§ **Work required**
Repeat the full listing below verbatim and keep the images out.

§ **Task material**
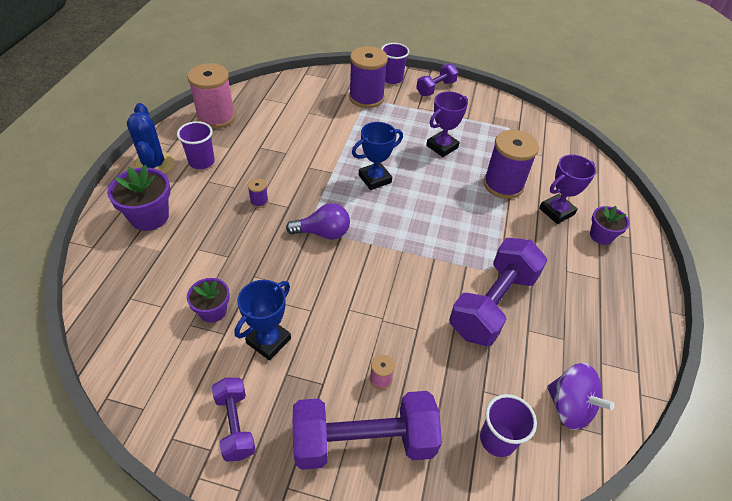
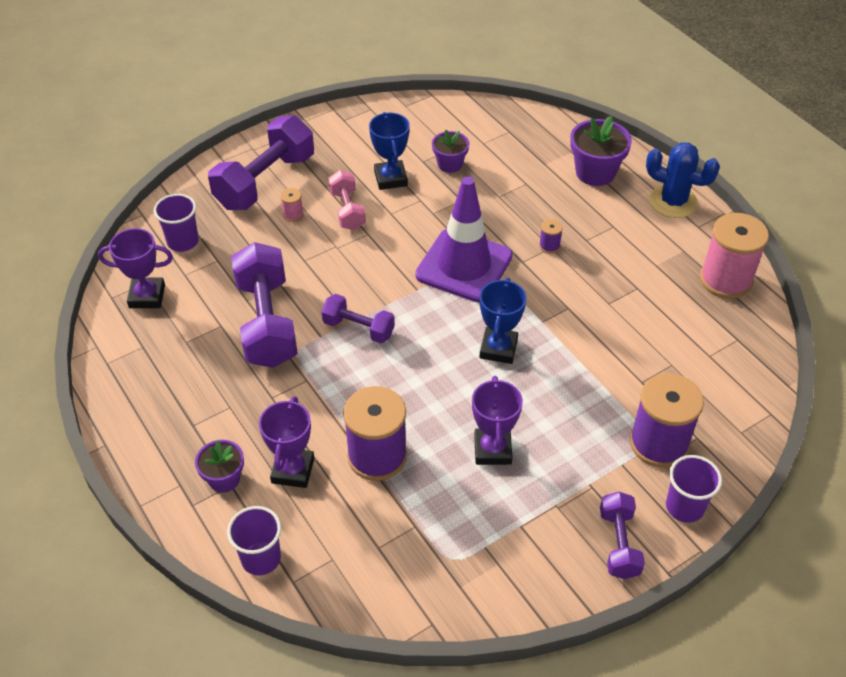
camera: 135 degrees right, 0 degrees up
(201, 162) = (649, 235): purple cup -> purple cup (261, 558)
(235, 425) = (347, 136): purple dumbbell -> purple dumbbell (358, 328)
(323, 233) = (464, 265): purple light bulb -> purple traffic cone
(336, 342) = (347, 210): none -> pink dumbbell
(569, 407) = (147, 296): purple spinning top -> purple trophy

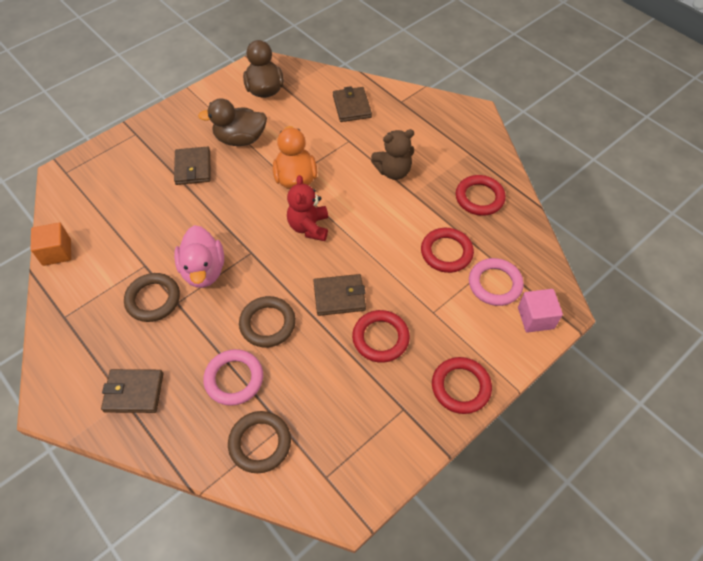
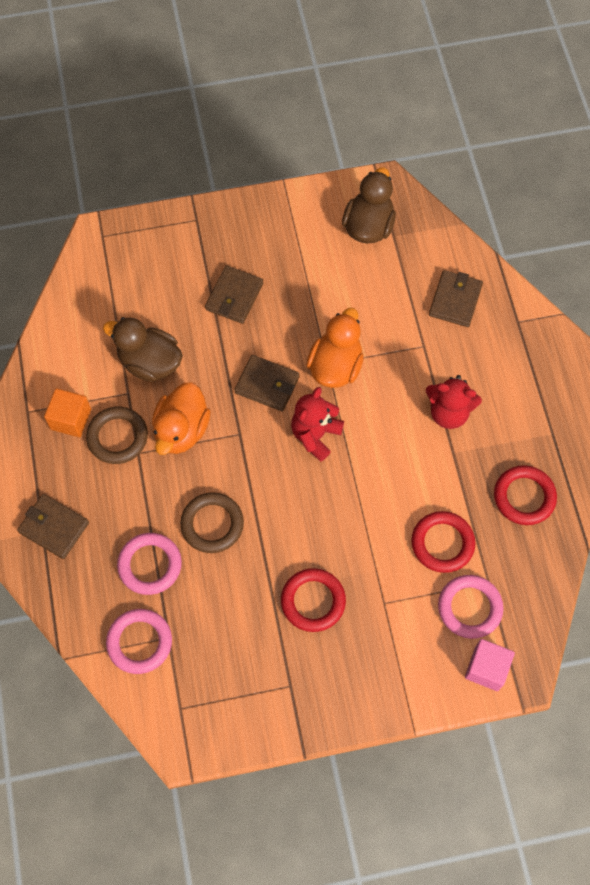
camera: 30 degrees right, 10 degrees up
(57, 252) = (52, 333): orange cube -> orange cube (71, 419)
(203, 270) = (181, 430): pink duck -> orange duck
(240, 139) = (304, 283): brown duck -> brown duck (150, 362)
(260, 443) = (139, 642): brown ring -> pink ring
(339, 296) = (299, 533): brown wallet -> brown wallet (267, 385)
(393, 171) = (449, 412): brown teddy bear -> red teddy bear
(460, 387) = (359, 696): red ring -> none

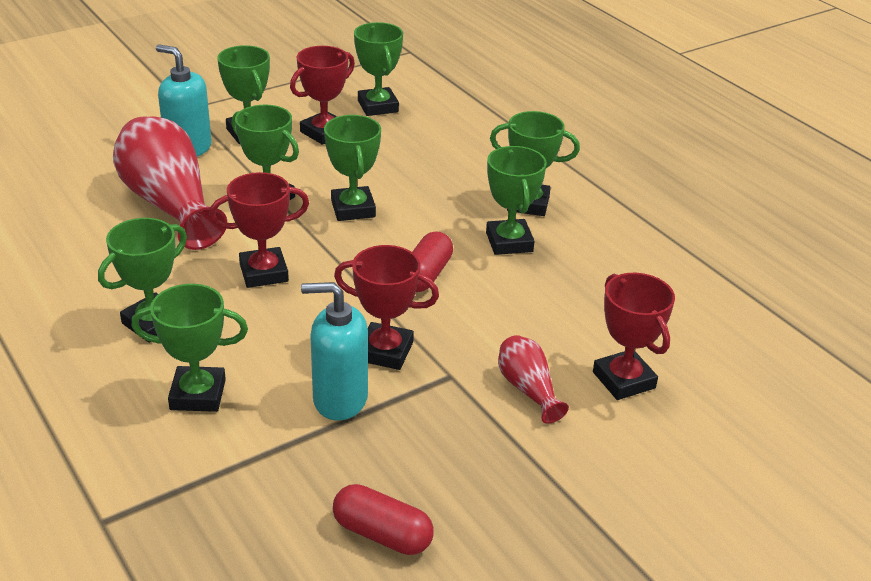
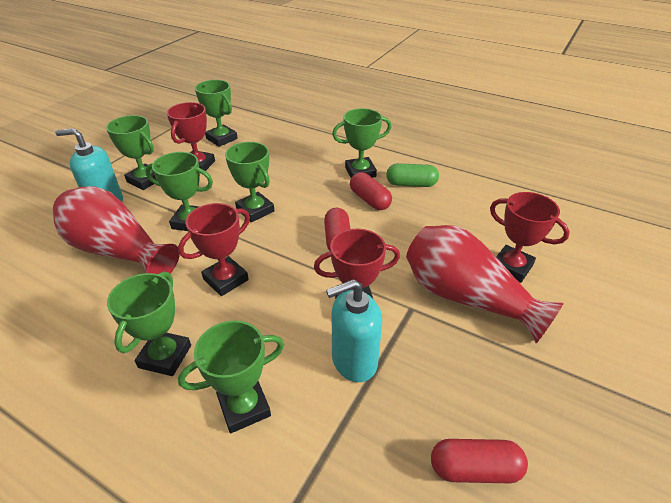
camera: 25 degrees left, 5 degrees up
(509, 242) = (369, 200): green trophy -> red capsule
(528, 389) = (465, 297): red vase -> red vase, size x2.05
(585, 240) = (411, 184): none -> green capsule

§ **Result of the exercise**
camera: 135 degrees right, 0 degrees up
(201, 162) = (649, 235): purple cup -> purple cup (261, 558)
(235, 425) = (347, 136): purple dumbbell -> purple dumbbell (358, 328)
(323, 233) = (464, 265): purple light bulb -> purple traffic cone
(336, 342) = (347, 210): none -> pink dumbbell
(569, 407) = (147, 296): purple spinning top -> purple trophy

camera: 30 degrees right, 10 degrees up
(57, 252) = (52, 333): orange cube -> orange cube (71, 419)
(203, 270) = (181, 430): pink duck -> orange duck
(240, 139) = (304, 283): brown duck -> brown duck (150, 362)
(260, 443) = (139, 642): brown ring -> pink ring
(339, 296) = (299, 533): brown wallet -> brown wallet (267, 385)
(393, 171) = (449, 412): brown teddy bear -> red teddy bear
(460, 387) = (359, 696): red ring -> none

camera: 25 degrees left, 5 degrees up
(509, 242) = (369, 200): green trophy -> red capsule
(528, 389) = (465, 297): red vase -> red vase, size x2.05
(585, 240) = (411, 184): none -> green capsule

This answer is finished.